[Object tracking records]
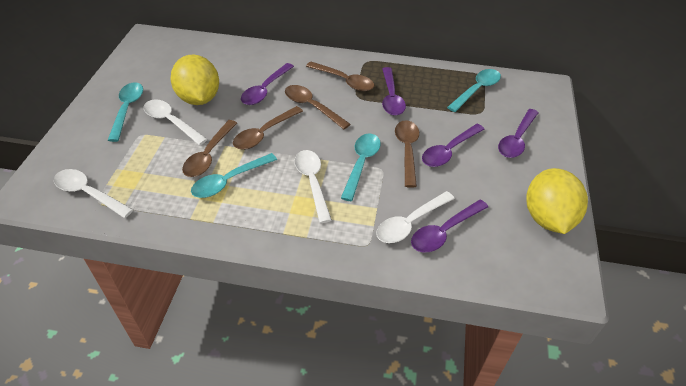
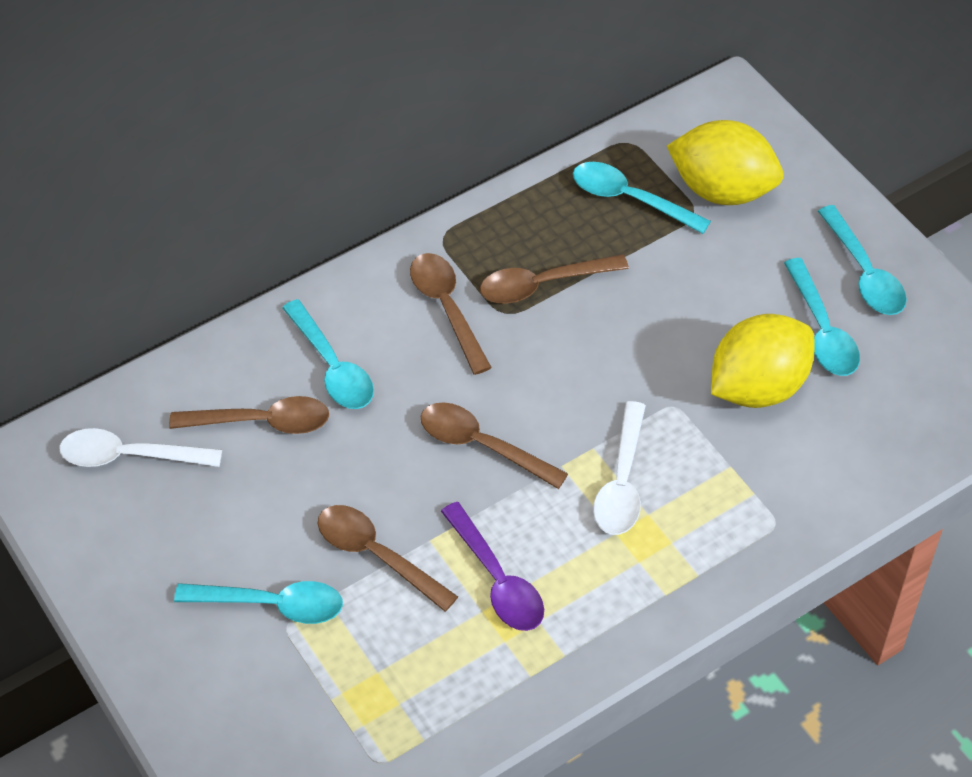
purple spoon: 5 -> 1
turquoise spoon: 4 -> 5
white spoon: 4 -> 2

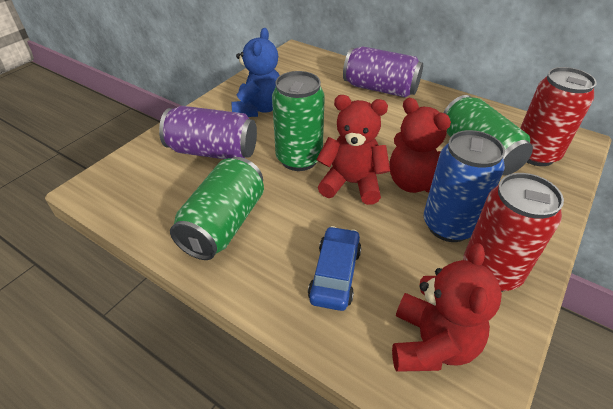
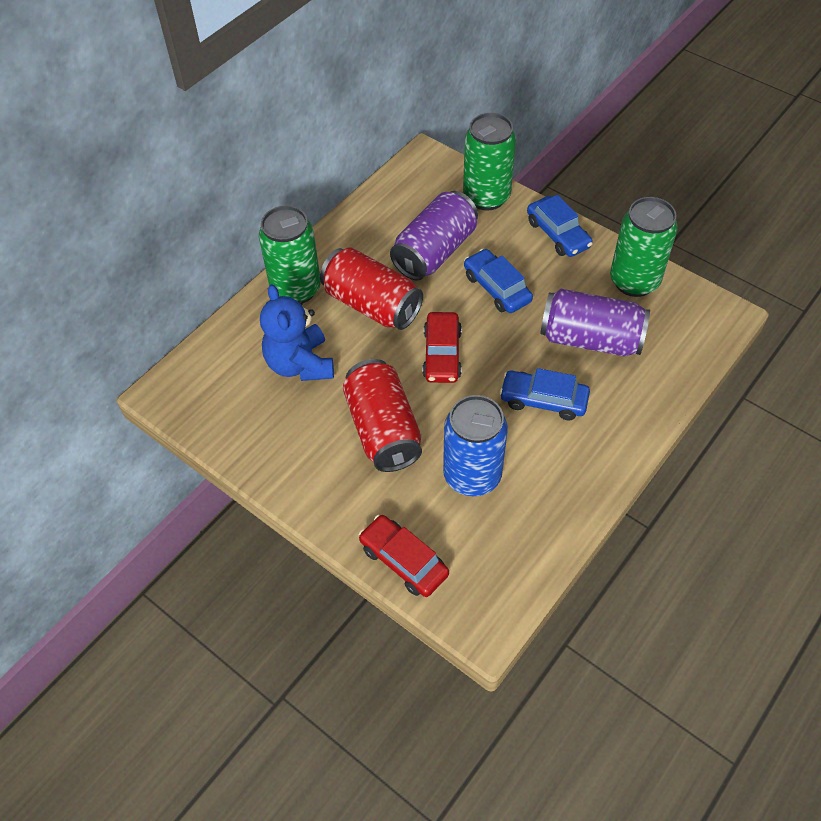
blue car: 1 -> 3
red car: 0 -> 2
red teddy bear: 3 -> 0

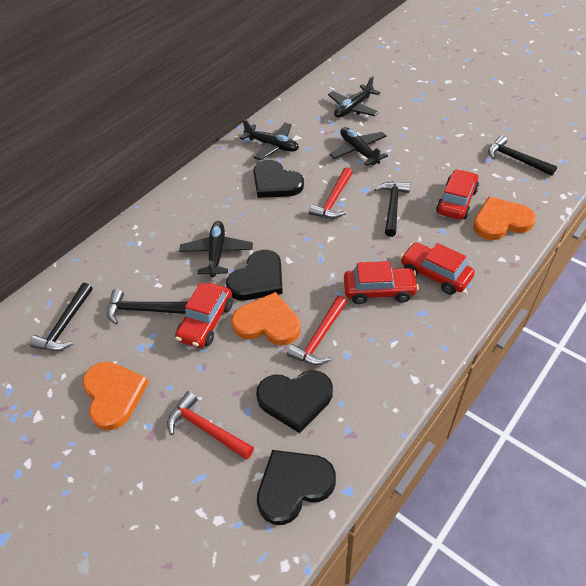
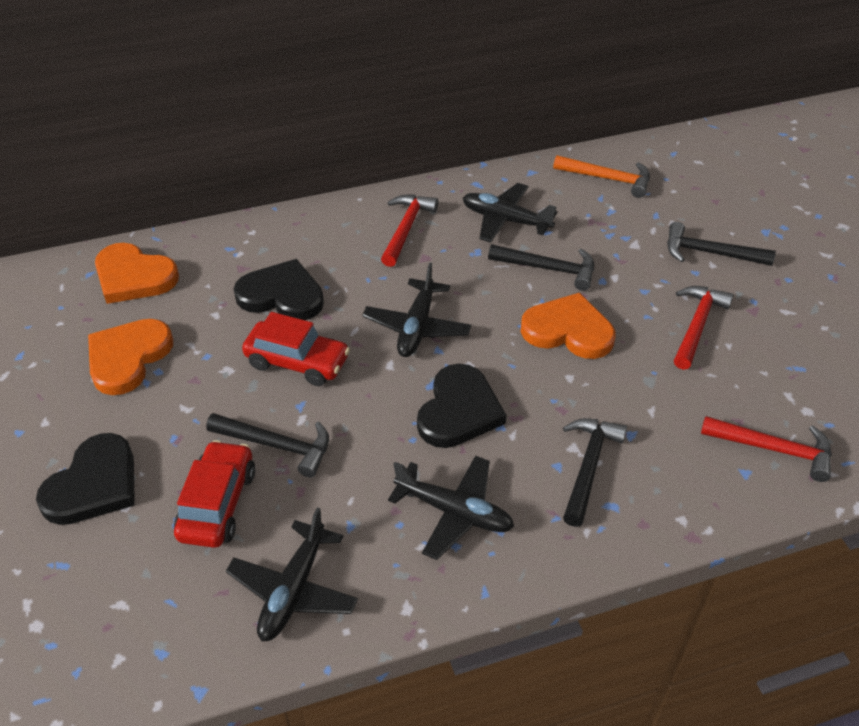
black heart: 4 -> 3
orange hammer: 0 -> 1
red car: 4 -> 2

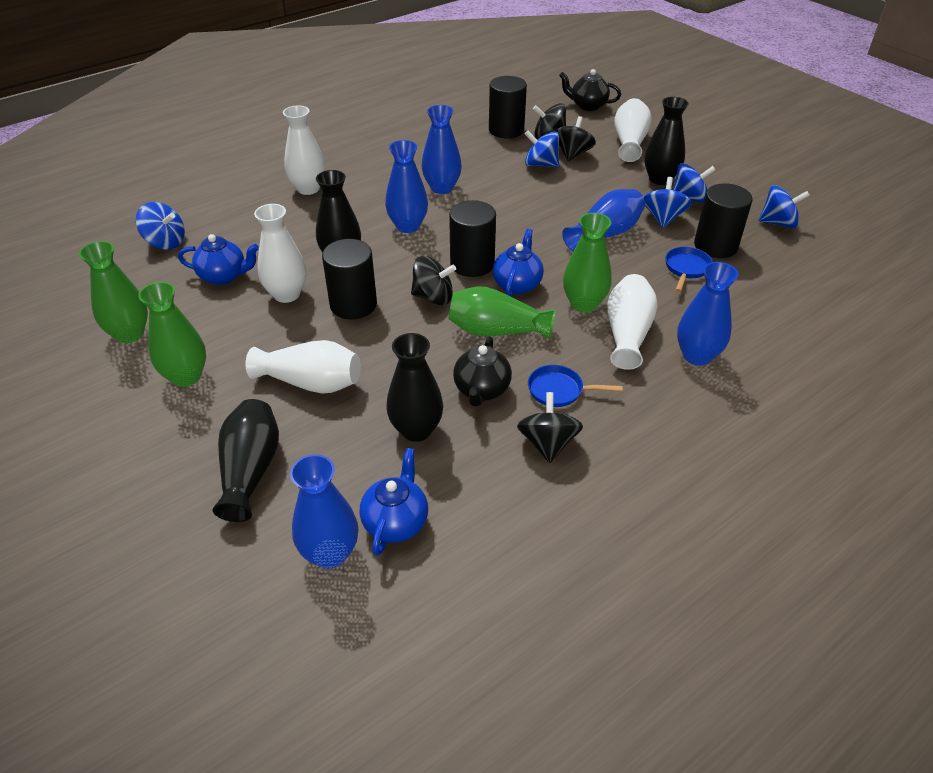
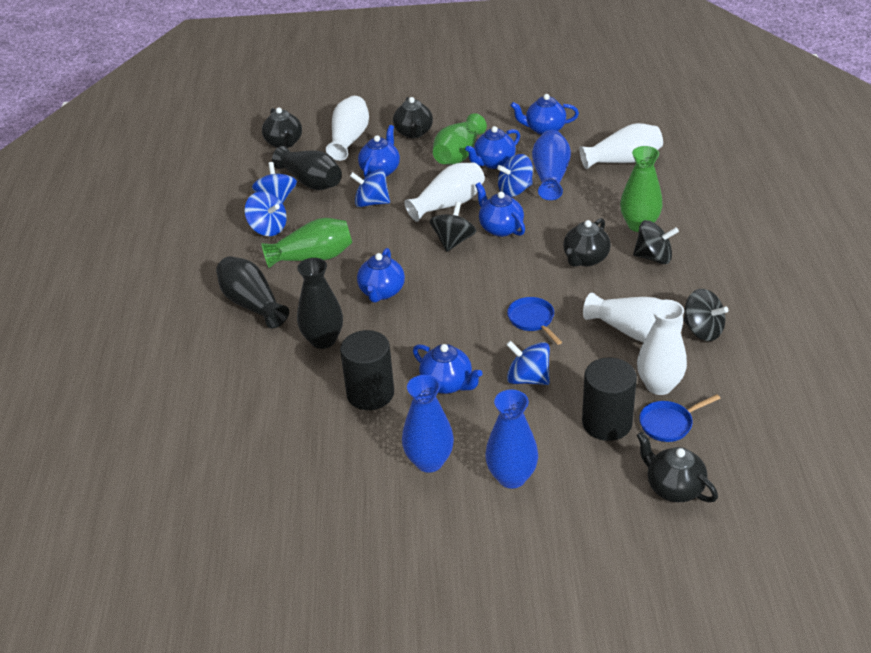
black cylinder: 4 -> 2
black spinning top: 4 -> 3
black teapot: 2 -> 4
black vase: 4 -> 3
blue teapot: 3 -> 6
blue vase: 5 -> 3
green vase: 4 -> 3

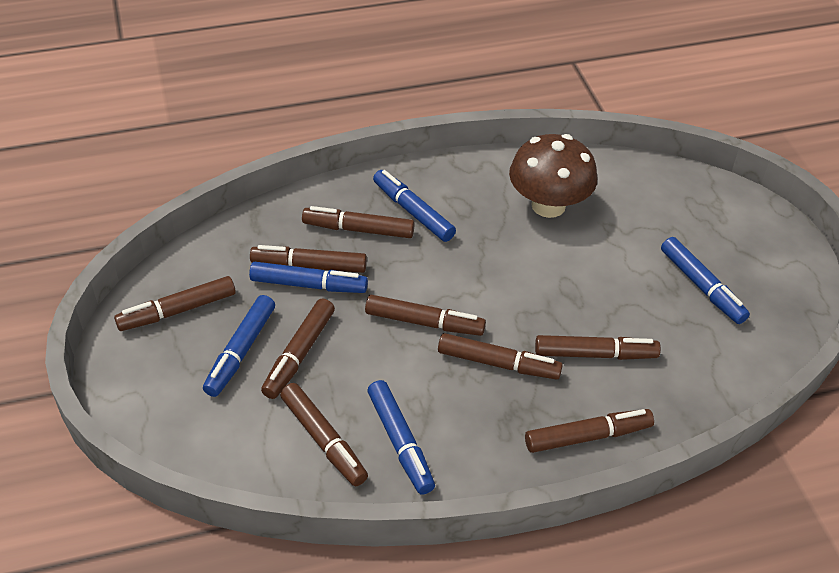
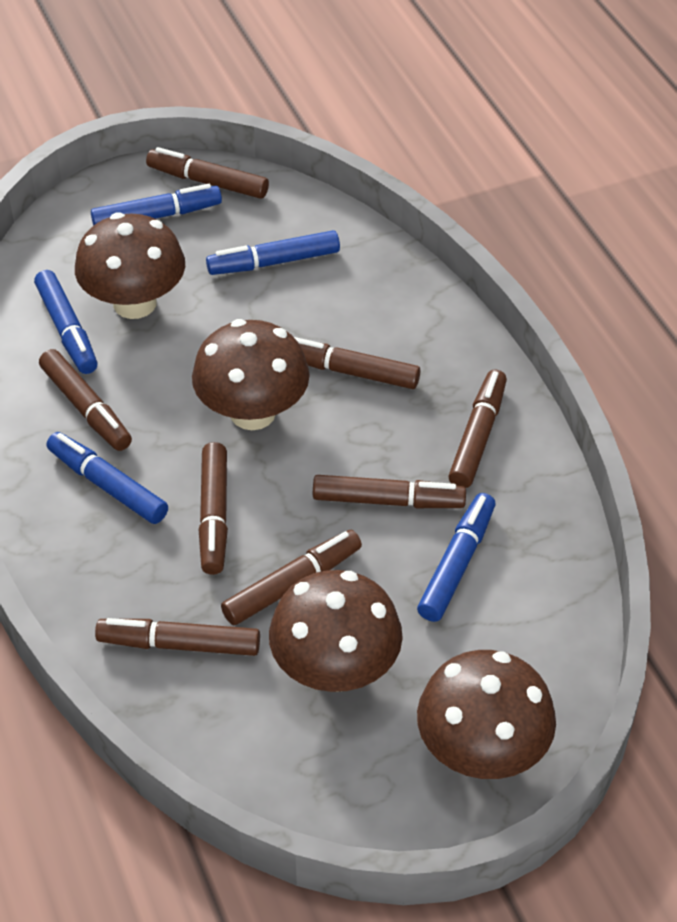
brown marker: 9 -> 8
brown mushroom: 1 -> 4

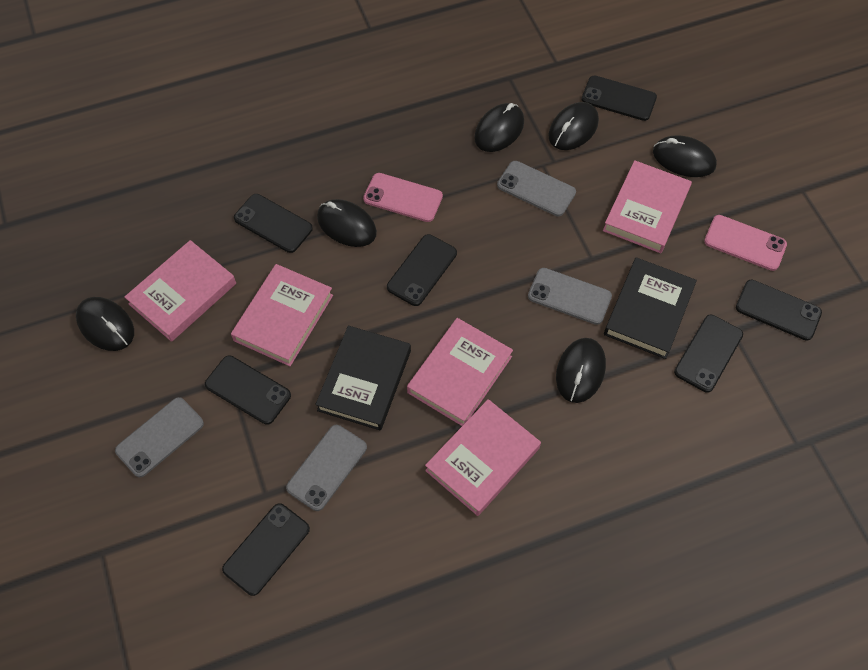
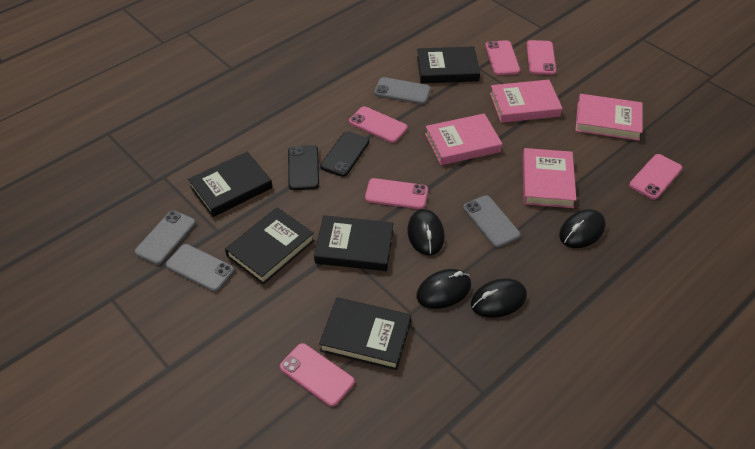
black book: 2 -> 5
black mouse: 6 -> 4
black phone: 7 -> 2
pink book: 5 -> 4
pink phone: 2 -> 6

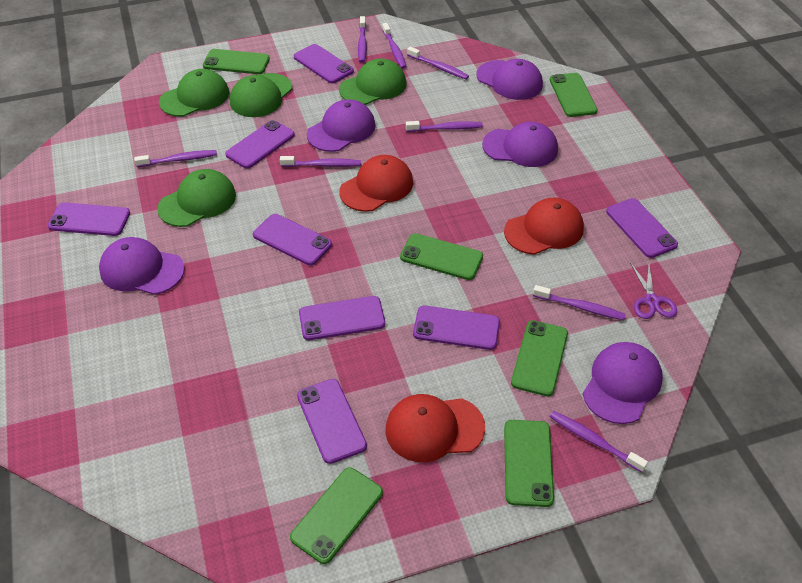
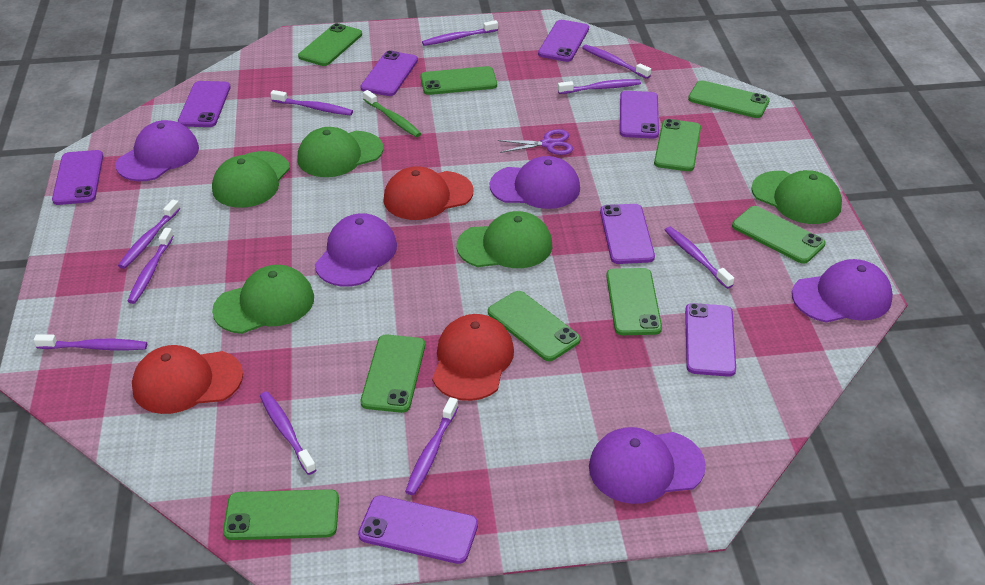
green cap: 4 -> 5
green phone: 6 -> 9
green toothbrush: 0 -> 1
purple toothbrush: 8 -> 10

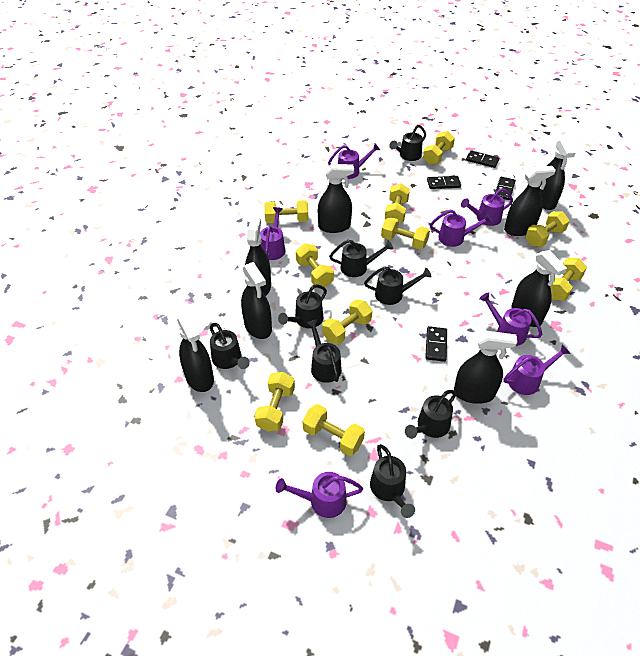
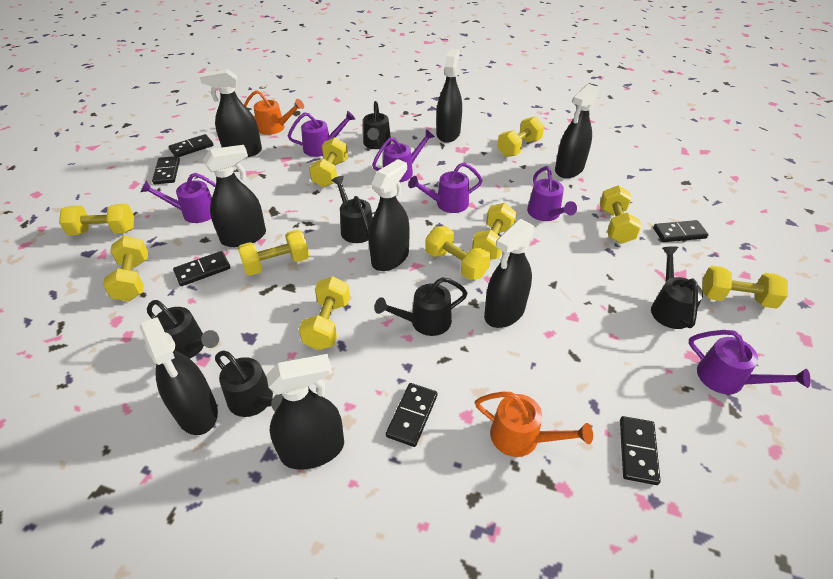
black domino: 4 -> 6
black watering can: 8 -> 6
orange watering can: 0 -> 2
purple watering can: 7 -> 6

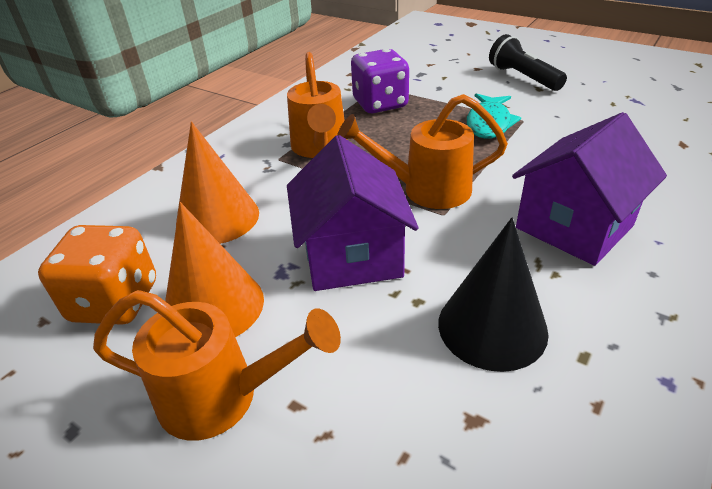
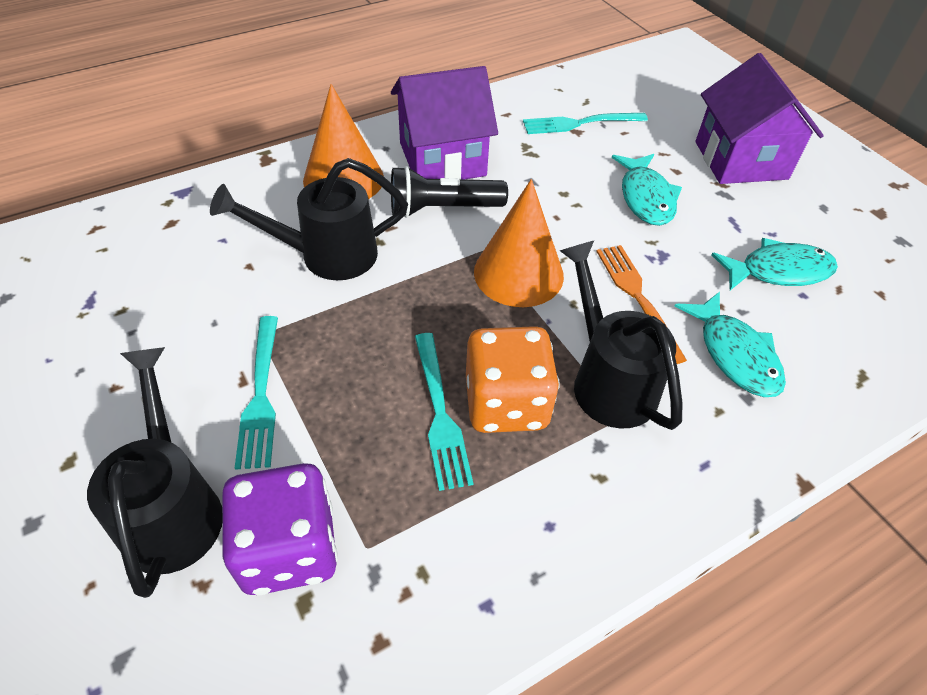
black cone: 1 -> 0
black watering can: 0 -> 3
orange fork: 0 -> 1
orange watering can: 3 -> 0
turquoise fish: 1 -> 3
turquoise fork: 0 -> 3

What you should do - No pictures belong in the copy: reproduce exactly the lines above from the one that contains "red car: 0 -> 2" through the last line of the entries.

Output of the exercise -
red car: 0 -> 2
red teddy bear: 3 -> 0

black heart: 4 -> 3
orange hammer: 0 -> 1
red car: 4 -> 2

black cylinder: 4 -> 2
black spinning top: 4 -> 3
black teapot: 2 -> 4
black vase: 4 -> 3
blue teapot: 3 -> 6
blue vase: 5 -> 3
green vase: 4 -> 3

brown marker: 9 -> 8
brown mushroom: 1 -> 4

black book: 2 -> 5
black mouse: 6 -> 4
black phone: 7 -> 2
pink book: 5 -> 4
pink phone: 2 -> 6

green cap: 4 -> 5
green phone: 6 -> 9
green toothbrush: 0 -> 1
purple toothbrush: 8 -> 10

black domino: 4 -> 6
black watering can: 8 -> 6
orange watering can: 0 -> 2
purple watering can: 7 -> 6

black cone: 1 -> 0
black watering can: 0 -> 3
orange fork: 0 -> 1
orange watering can: 3 -> 0
turquoise fish: 1 -> 3
turquoise fork: 0 -> 3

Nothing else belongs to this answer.